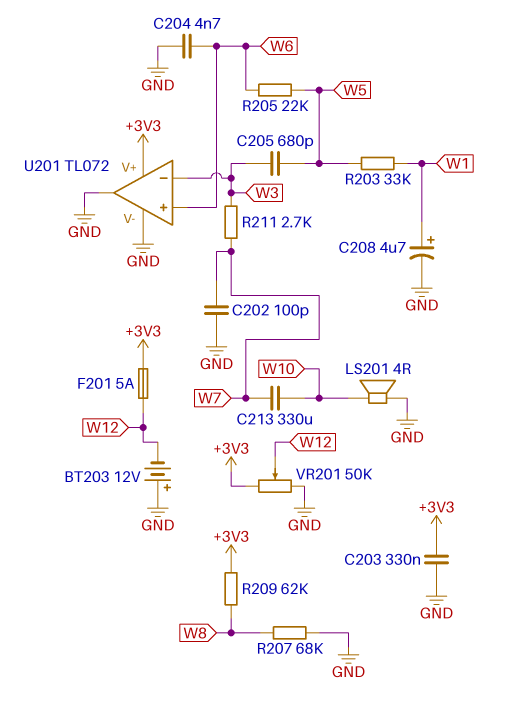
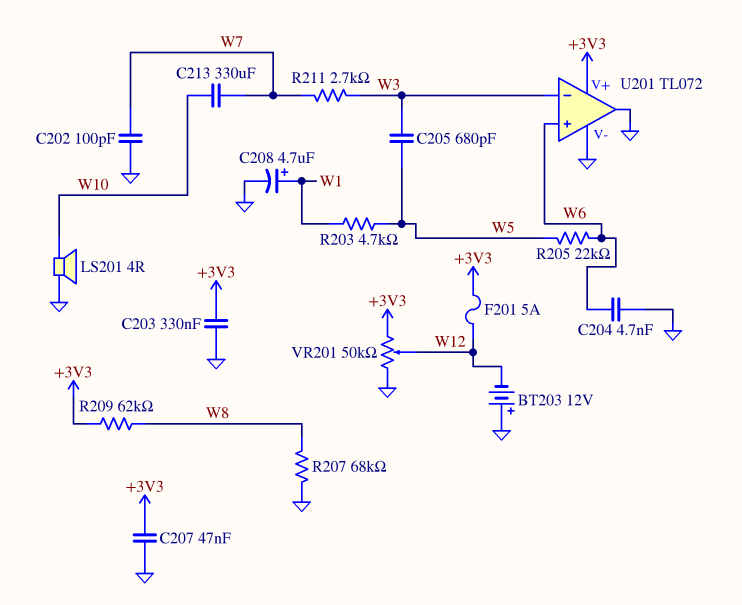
C207: none -> 47nF (+3V3, GND)
R203: 33k (W1, W5) -> 4.7k (W1, W5)

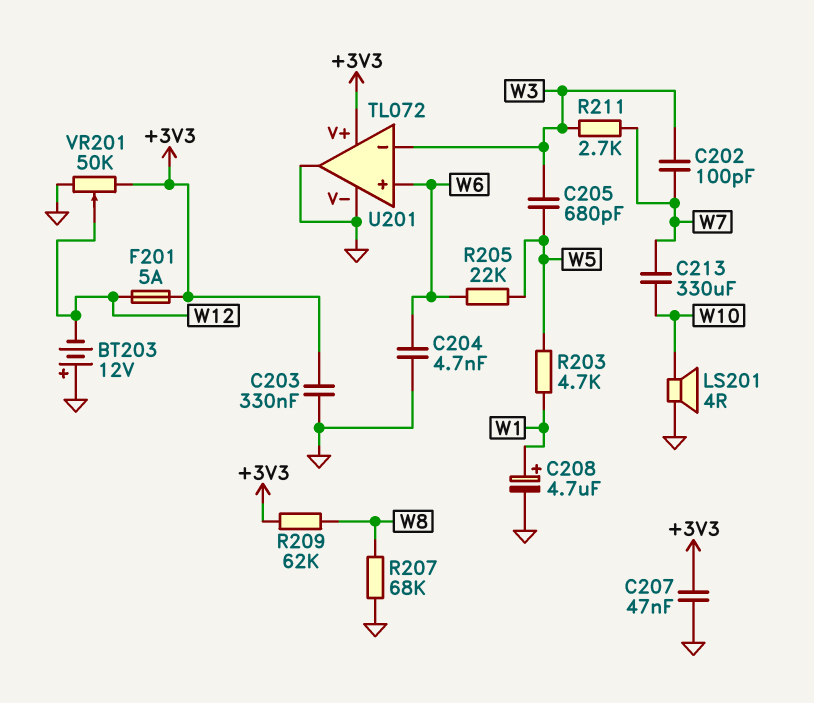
C202: 100pF (GND, W7) -> 100pF (W3, W7)

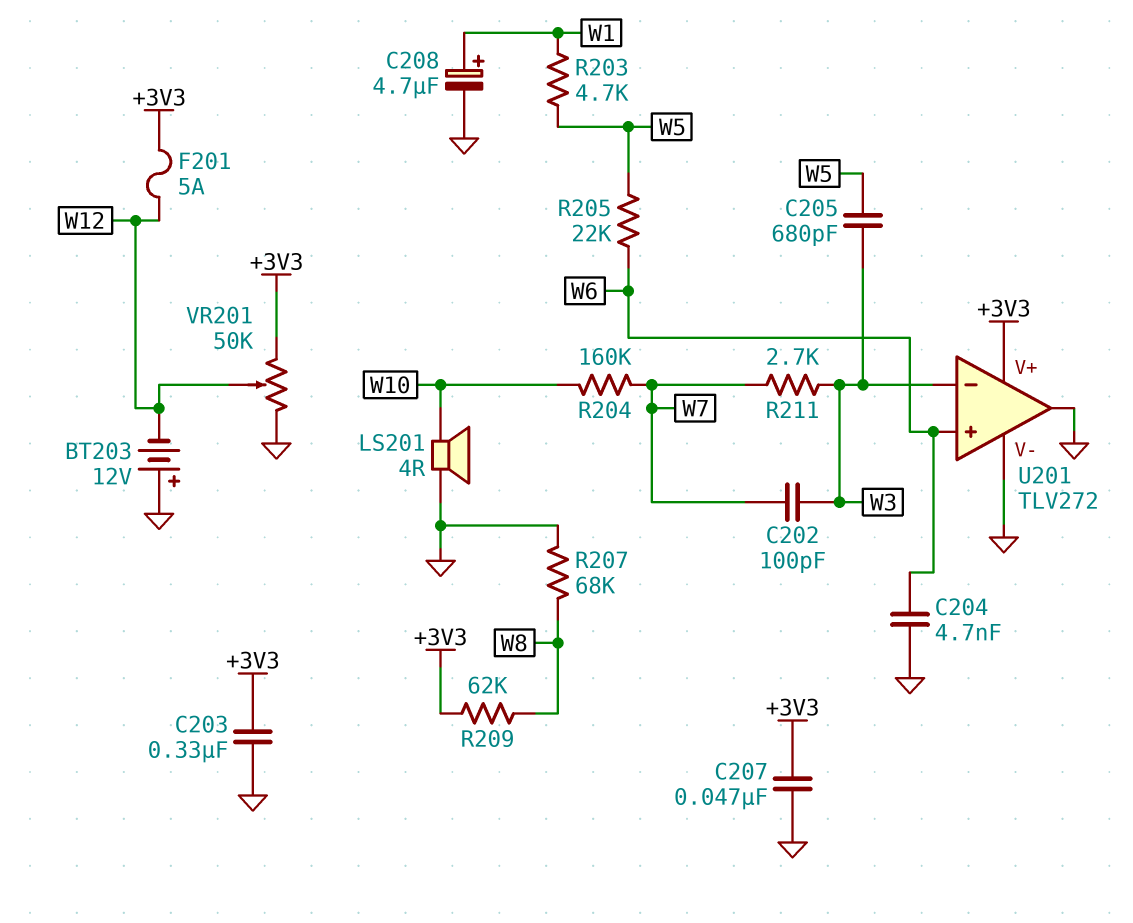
C213: 330uF (W7, W10) -> none
R204: none -> 160k (W7, W10)
U201: TL072 -> TLV272

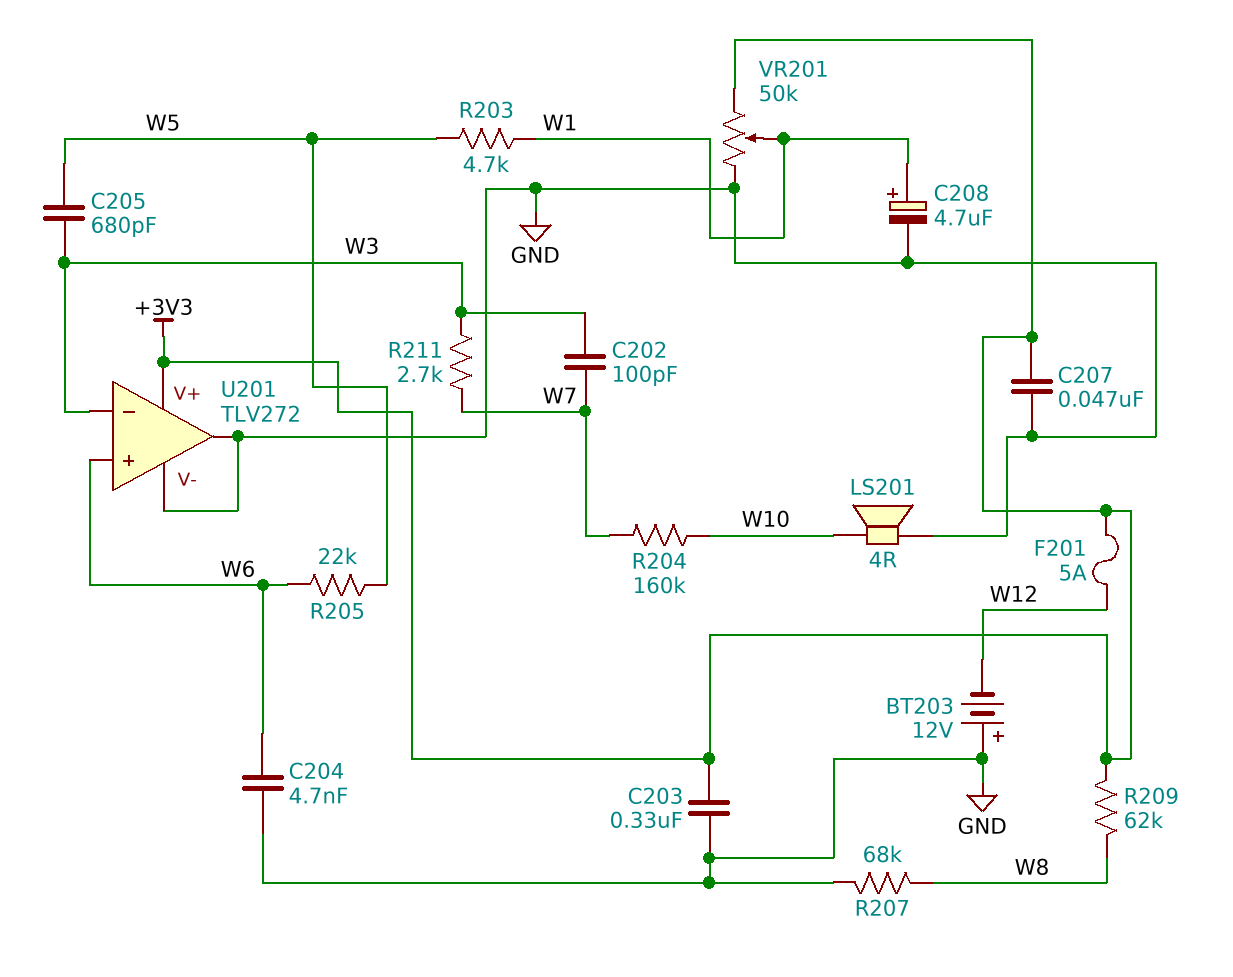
VR201: 50k (+3V3, GND, wiper W12) -> 50k (+3V3, GND, wiper W1)

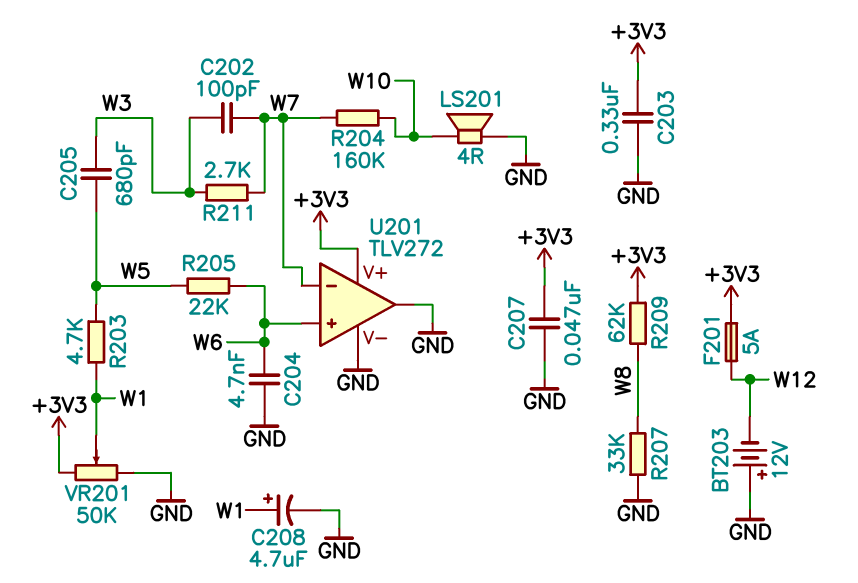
R207: 68k (GND, W8) -> 33k (GND, W8)
U201 pin in-: W3 -> W7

--

■ Your goal:
Return only the lines from the one that contains "VR201: 50k (+3V3, GND, wiper" through the closing line of the data, inclusive, reproduced exactly and with every picture left out.

■ Exercise response:
VR201: 50k (+3V3, GND, wiper W12) -> 50k (+3V3, GND, wiper W1)

R207: 68k (GND, W8) -> 33k (GND, W8)
U201 pin in-: W3 -> W7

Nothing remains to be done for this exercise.